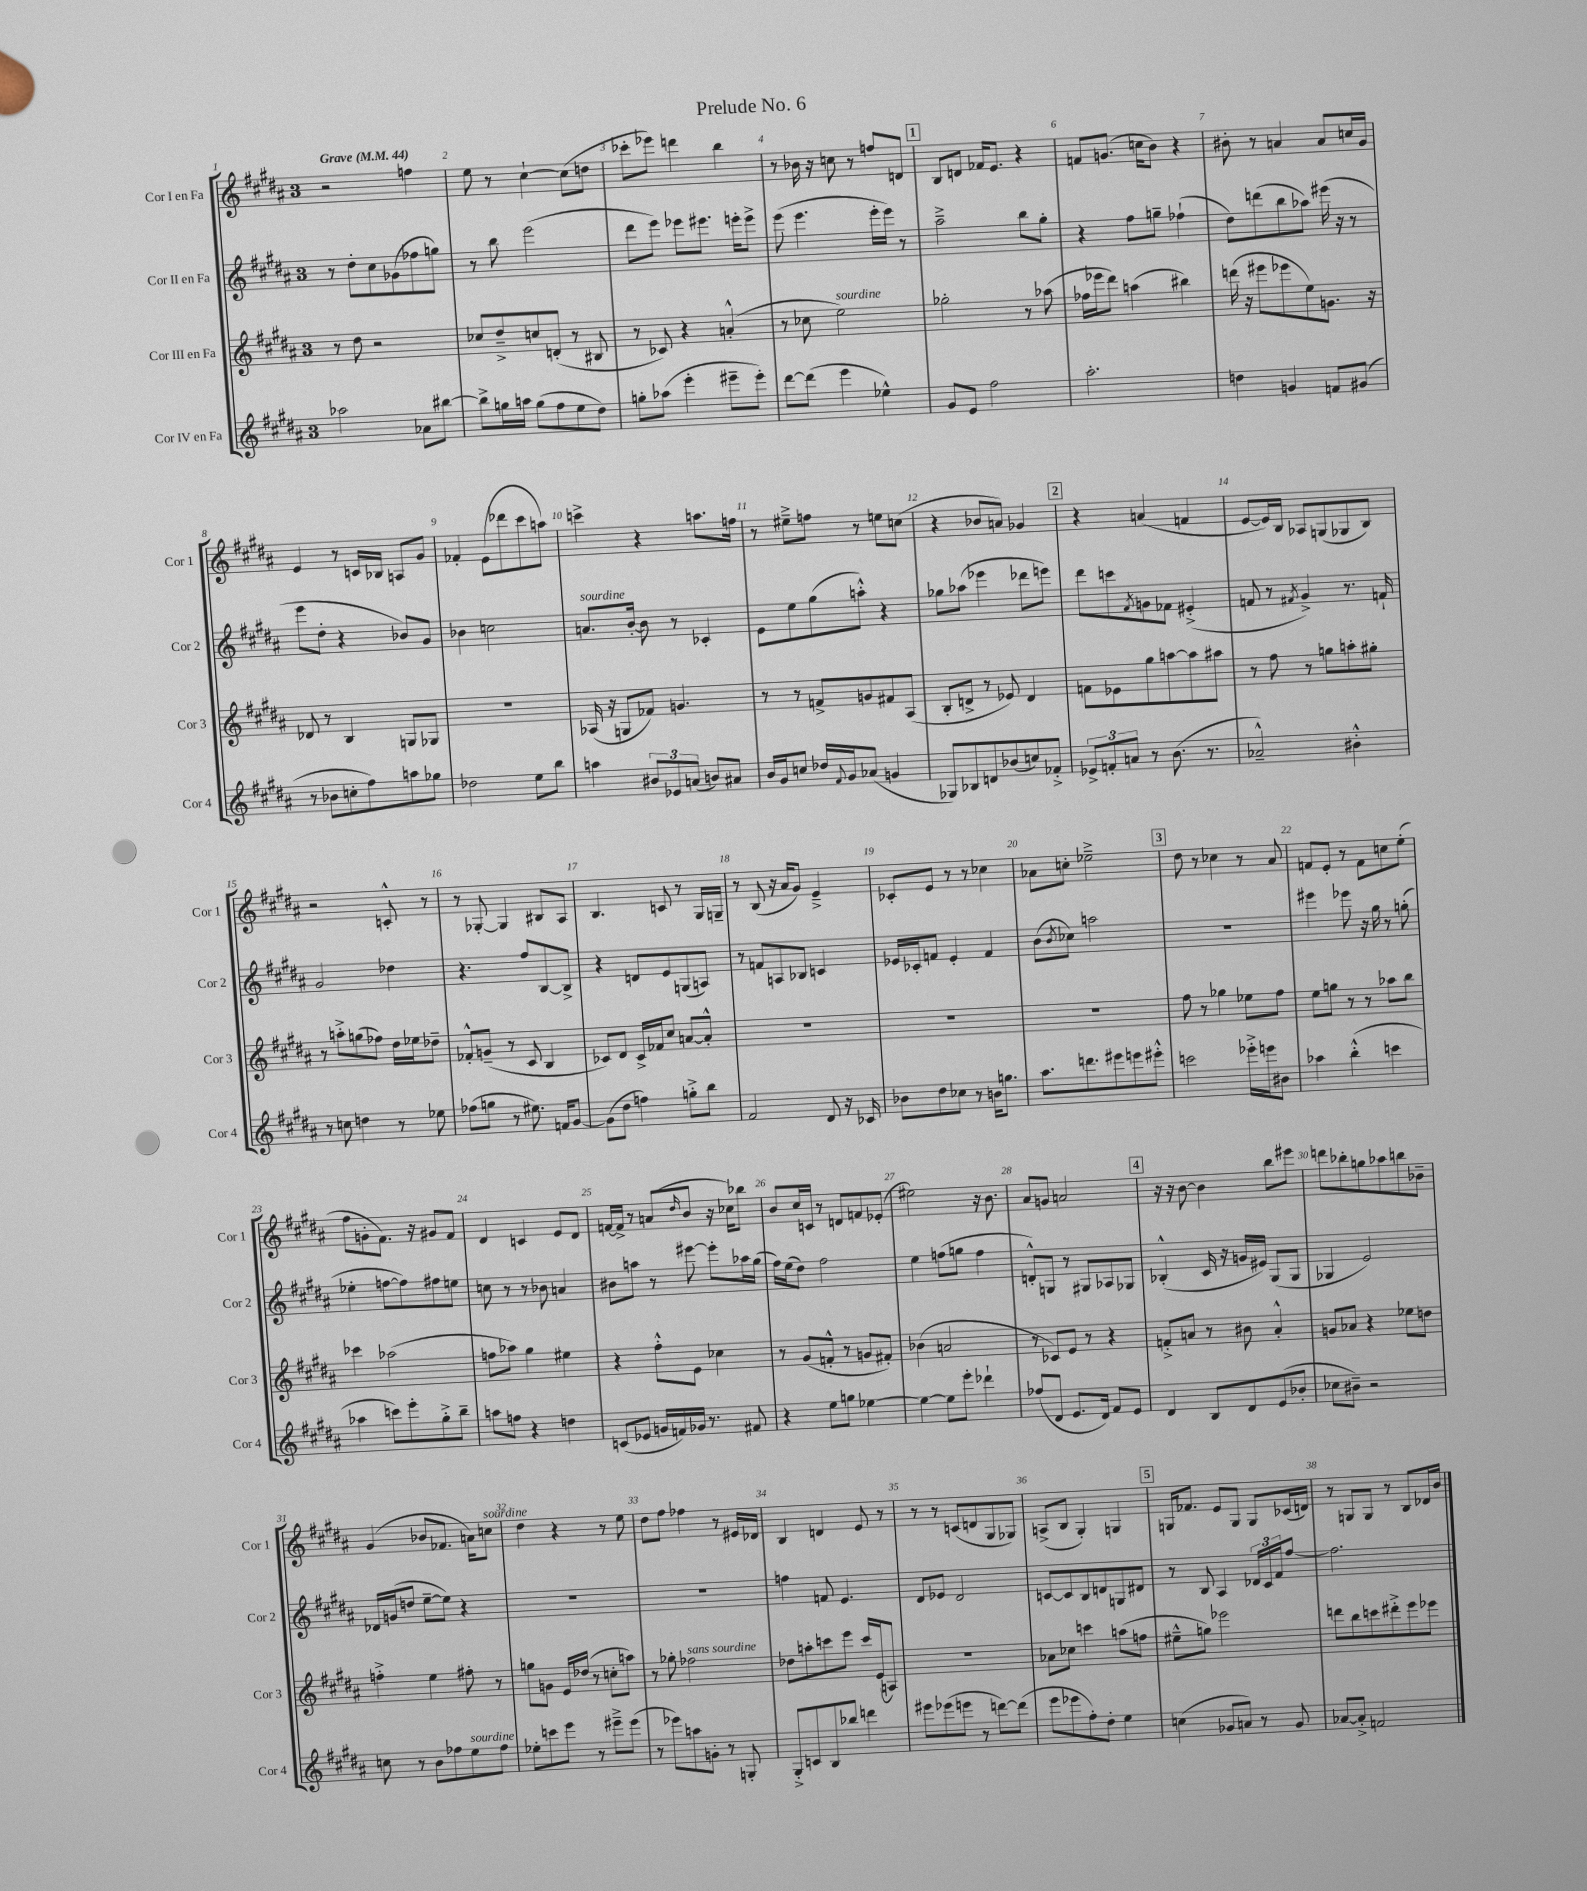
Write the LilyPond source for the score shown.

\header { title = "Prelude No. 6" }
<<
\new StaffGroup <<
\new Staff = "s0" \with { instrumentName = "Cor I en Fa" shortInstrumentName = "Cor 1" } {
    \clef treble \key b \major \once \override Staff.TimeSignature.style = #'single-digit \time 3/4 \tempo "Grave" 4 = 44
    r2 f''4 |
    e''8 r8 cis''4~-! cis''8( d''8 |
    ces'''8-. ees'''8) d'''4 b''4 |
    r8 bes'16 r16 c''8 r8 f''8 d'8 |
    \mark \markup { \box "1" } b8 d'8 fes'16 e'8. r4 |
    f'8 g'8.( c''16 b'8) r4 |
    bis'8-. r8 a'4 a'8 c''16 gis'16 |
    e'4 r8 c'16 bes16 a8 gis'8 |
    fes'4-. e'8( des'''8 cis'''8 a''8) |
    c'''4-> r4 a''8. f''16 |
    r8 eis''8---> f''8 r8 e''8 c''8( |
    r4 bes'8 a'8) ges'4 |
    \mark \markup { \box "2" } r4 a'4( f'4 |
    e'8~ e'16) b16 aes8 g8( ges8 b8) |
    r2 c'8-.-^ r8 |
    r8 ges8~-. ges4 bis8 ais8 |
    b4. c'8 r8 gis16 g16-- |
    r8 b8( r16 ais'16 gis'8) e'4---> |
    ces'8-. e'8 r8 r8 ces''4 |
    aes'8 c''8-. ees''2---> |
    \mark \markup { \box "3" } dis''8 r8 ces''4 r8 ais'8 |
    f'8 e'8-. r8 f'8 c''8 e''8-.( |
    fis''8 g'8-. fis'8.) r16 gis'8 fis'8 |
    dis'4 c'4 e'8 dis'8 |
    f'16~ f'16-> r8 a'8( \grace { dis''16 } b'8 r16 ces''16) bes''8 |
    b'8 cis''16 c'16 r8 d'8 f'8 ees'8-.( |
    eis''2) r16 b'8. |
    ais'8 g'8 a'2 |
    \mark \markup { \box "4" } r16 r16 b'8~ b'4 b''8 eis'''8 |
    d'''8 bes''8-. g''8 aes''8 b''8 bes'8-- |
    gis'4( bes'8 fes'8. a'16) c''8^\markup { \italic "sourdine" } |
    dis''4 r4 r8 e''8 |
    dis''8 fis''8 fes''4 r8 eis'16 des'16 |
    b4 d'4 e'8 r8 |
    r8 r8 c'8( d'8 gis8 ges8) |
    a8->( b8 gis4-.) g4 |
    \mark \markup { \box "5" } g16 fes'8. e'8 g8 g8 ces'16( d'16) |
    r8 g8 g8 r8 b8 des'16 b'16 \bar "|." |
}
\new Staff = "s1" \with { instrumentName = "Cor II en Fa" shortInstrumentName = "Cor 2" } {
    \clef treble \key b \major \once \override Staff.TimeSignature.style = #'single-digit \time 3/4
    r8 dis''8-. cis''8 ges'8( fes''8 g''8) |
    r8 b''8 e'''2( |
    dis'''8 e'''8) ees'''8 eis'''8. e'''16-. e'''8-> |
    e'''8( e'''4. e'''16-. e'''16) r8 |
    \mark \markup { \box "1" } ais''2---> b''8 gis''8-. |
    r4 fis''8 g''8-- fes''4-!( |
    dis''8) d'''8( b''8 aes''8) eis'''16( r16 r8 |
    e'''8 dis''8-. r4 bes'8) gis'8 |
    bes'4 c''2 |
    a'8.^\markup { \italic "sourdine" } b'16~-. b'8 r8 ces'4-. |
    e'8 e''8 gis''8( a''8-.-^) r4 |
    ges''8 aes''8( ees'''4 des'''8 e'''8) |
    \mark \markup { \box "2" } dis'''8 c'''8 \acciaccatura { fis'8 } g'8 fes'8 eis'4-.->( |
    f'8 r8 \acciaccatura { fis'8 } gis'4->) r8. f'16-! |
    gis'2 des''4 |
    r4. fis''8 b8~ b8-> |
    r4 d'8 e'8 g8( a8) |
    r8 f'8 a8 bes8 c'4 |
    ees'16 ces'16-. f'8 ees'4-. f'4 |
    b'8( \acciaccatura { b'8 } ces''8) a''2 |
    \mark \markup { \box "3" } R2. |
    eis'''4 ees'''8 r16 gis''16 r8 g''8-.( |
    ees''4-. f''8~ f''8) fis''8 e''8 |
    c''8 r8 r8 bes'8 a'4 |
    bis'8 a''8 r8 eis'''8~ eis'''8-. aes''16 gis''16( |
    fis''16) e''16( dis''8) fis''2 |
    e''4 f''8( g''8 f''4 |
    d'8-.-^) g8 r8 gis8 aes8 ges8 |
    \mark \markup { \box "4" } bes4-.-^( cis'16 r16 g'16 eis'16) gis8( gis8 |
    ges4 e'2) |
    des'16 g'16( d''8 e''8~-- e''8) r4 |
    R2. |
    R2. |
    f''4 f'8 e'4. |
    dis'8 ees'8 dis'2 |
    c'8~ c'8 b8 d'8 g8 dis'8 |
    \mark \markup { \box "5" } r8 b8 ais4 \tuplet 3/2 { des'16 cis'16 fis'16 } fis''8~ |
    fis''2. \bar "|." |
}
\new Staff = "s2" \with { instrumentName = "Cor III en Fa" shortInstrumentName = "Cor 3" } {
    \clef treble \key b \major \once \override Staff.TimeSignature.style = #'single-digit \time 3/4
    r8 dis''8 r2 |
    ces''8 dis''8---> c''8 d'8-.( r8 bis8 |
    r8 ces'8) r4 a'4-.-^( |
    r8 ces''8 e''2^\markup { \italic "sourdine" }) |
    \mark \markup { \box "1" } ges''2-. r8 aes''8( |
    fes''16 ees'''16 dis'''8) a''4( bis''4) |
    d'''16( r16 eis'''8 ees'''8 e''8) g'8. r16 |
    des'8 r8 b4 g8 ges8 |
    R2. |
    aes16( r16 g8 fes'8) g'4. |
    r8 r8 f'8-> g'8 fis'8 ais8( |
    b8-. d'8-> r8 ees'8) d'4 |
    \mark \markup { \box "2" } f'8 ees'8 gis''8 a''8~ a''8 ais''8 |
    r8 fis''8 r8 g''8 a''8-. gis''8-. |
    r8 a''8-.-> g''8( fes''8) dis''16 ees''16 des''8-- |
    fes'8-.-^ g'8--( r8 cis'8 b4 |
    ces'8) dis'8 ces'16-> fes'16 cis''8 a'8~ a'8-.-^ |
    R2. |
    R2. |
    R2. |
    \mark \markup { \box "3" } fis''8 r8 ges''4 ees''8 fis''8 |
    e''8 g''8 r8 r8 aes''8 b''8 |
    ces'''4 aes''2( |
    f''8 aes''8) gis''4 eis''4 |
    r4 fis''8-.-^ e'8 ces''4 |
    r8 gis'8( f'8-.-^ r8 g'8 fis'8-.) |
    bes'4( a'2 |
    r8 ces'8) e'8 r8 r4 |
    \mark \markup { \box "4" } f'8-.-> a'8 r8 bis'8 a'4-.-^ |
    g'8 aes'8 r4 ees''8 d''8 |
    f''4-.-> e''4 fis''8-. r8 |
    g''8 g'8 e'16 des''16( r8 c''8-. a''8) |
    r8 ges''8-. fes''2^\markup { \italic "sans sourdine" } |
    des''8 a''8-. c'''8 e'''8 c'''16 e'16( a8) |
    R2. |
    aes'8 ces''8 c'''4 a''8( f''8 |
    \mark \markup { \box "5" } eis''8---^ g''8) ees'''2 |
    d'''8 b''8 c'''8 dis'''8-.-> e'''8 ees'''8 \bar "|." |
}
\new Staff = "s3" \with { instrumentName = "Cor IV en Fa" shortInstrumentName = "Cor 4" } {
    \clef treble \key b \major \once \override Staff.TimeSignature.style = #'single-digit \time 3/4
    aes''2 aes'8 bis''8~ |
    bis''8-> g''16 a''16 g''8( fis''8 e''8 dis''8) |
    g''8-. aes''8( e'''4-. eis'''8-- eis'''8-.) |
    dis'''8~ dis'''8( e'''4 ees''4-^) |
    \mark \markup { \box "1" } gis'8 e'8 fis''2 |
    ais''2.-. |
    d''4 g'4 f'8 gis'8( |
    r8 bes'8 c''8-. fis''8) a''8 ges''8 |
    des''2 e''8 b''8 |
    a''4 \tuplet 3/2 { bis'8 ees'8 a'8( } b'8) ais'8 |
    b'16 gis'16 c''8 des''16 \appoggiatura { fis'8 } gis'16 aes'8( g'4 |
    ges8) bes8 d'8 bes'8( c''8) fes'8-.-> |
    \mark \markup { \box "2" } \tuplet 3/2 { ees'8-> f'8-. a'8 } r8 b'8.( r8. |
    aes'2---^) bis'4-.-^ |
    r8 c''8 d''4 r8 ees''8 |
    fes''8( g''8 r8 eis''8.) f'16 gis'8~ |
    gis'8( dis''8 f''4) g''8-.-> b''8 |
    fis'2 dis'8 r16 ces'16 |
    bes'8 dis''8 ces''8 r8 b'16 g''8. |
    ais''8. d'''8. eis'''8 e'''8 eis'''8-.-^ |
    \mark \markup { \box "3" } c'''2 ees'''16-.-> e'''16 bis'8 |
    aes''4 b''4-.-^( c'''4 |
    aes''4 c'''8) e'''8-. gis''8-.-> b''8-- |
    a''8 f''8 r4 d''4 |
    c'8( ees'8 g'16 f'16) ges'16 r8. fis'8 |
    r4 e''8 g''8 ees''4~ |
    ees''4~ ees''8 e'''8-. des'''4-! |
    fes''8( dis'8 e'8. dis'16) fis'8 e'8 |
    \mark \markup { \box "4" } dis'4 b8 dis'8 e'8( bes'8-. |
    ces''8 bis'8--) r2 |
    c''8 r8 b'8 fes''8 e''8^\markup { \italic "sourdine" } fes''8 |
    ees''8-. c'''8 e'''8 r8 eis'''8---> eis'''8( |
    r8 ees'''8) a''8 g'8-. r8 g8-. |
    gis8-.-> c'8 b8 bes''8 d'''4 |
    eis'''8 ees'''8( e'''8 r8 d'''8~) d'''8( |
    e'''8 ees'''8 fis''8-.) dis''8-. e''4 |
    \mark \markup { \box "5" } c''4( ges'8 a'8) r8 ges'8 |
    aes'8~ aes'8-.-> f'2 \bar "|." |
}
>>
>>
\layout { \context { \Score \override BarNumber.break-visibility = ##(#f #t #t) barNumberVisibility = #all-bar-numbers-visible } }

◆ WHAT YOU WILL DO:
Extract every line of the records that contains the string "sourdine".

◆ PROBLEM SOLUTION:
    gis'4( bes'8 fes'8. a'16) c''8^\markup { \italic "sourdine" } |
    a'8.^\markup { \italic "sourdine" } b'16~-. b'8 r8 ces'4-. |
    r8 ces''8 e''2^\markup { \italic "sourdine" }) |
    r8 ges''8-. fes''2^\markup { \italic "sans sourdine" } |
    c''8 r8 b'8 fes''8 e''8^\markup { \italic "sourdine" } fes''8 |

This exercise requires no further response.